▶ **What you need to do**
Repeat exactly the lines of the entries below from the one with "white calculator: 1 -> 0" through the one with "yellow cheese: 1 -> 3", both ends included, and nothing else.

━━━ The input

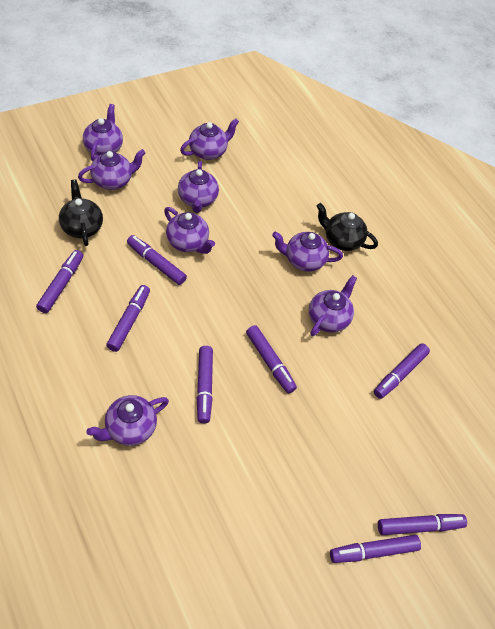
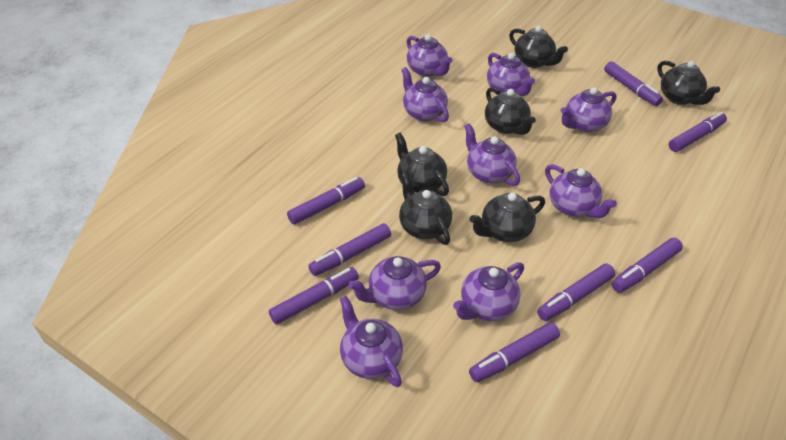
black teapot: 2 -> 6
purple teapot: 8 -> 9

━━━━━━
━━━ The input

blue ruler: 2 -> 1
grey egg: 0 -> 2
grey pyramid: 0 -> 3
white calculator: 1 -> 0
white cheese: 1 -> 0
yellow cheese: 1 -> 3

━━━━━━

▶ **Your solution**
white calculator: 1 -> 0
white cheese: 1 -> 0
yellow cheese: 1 -> 3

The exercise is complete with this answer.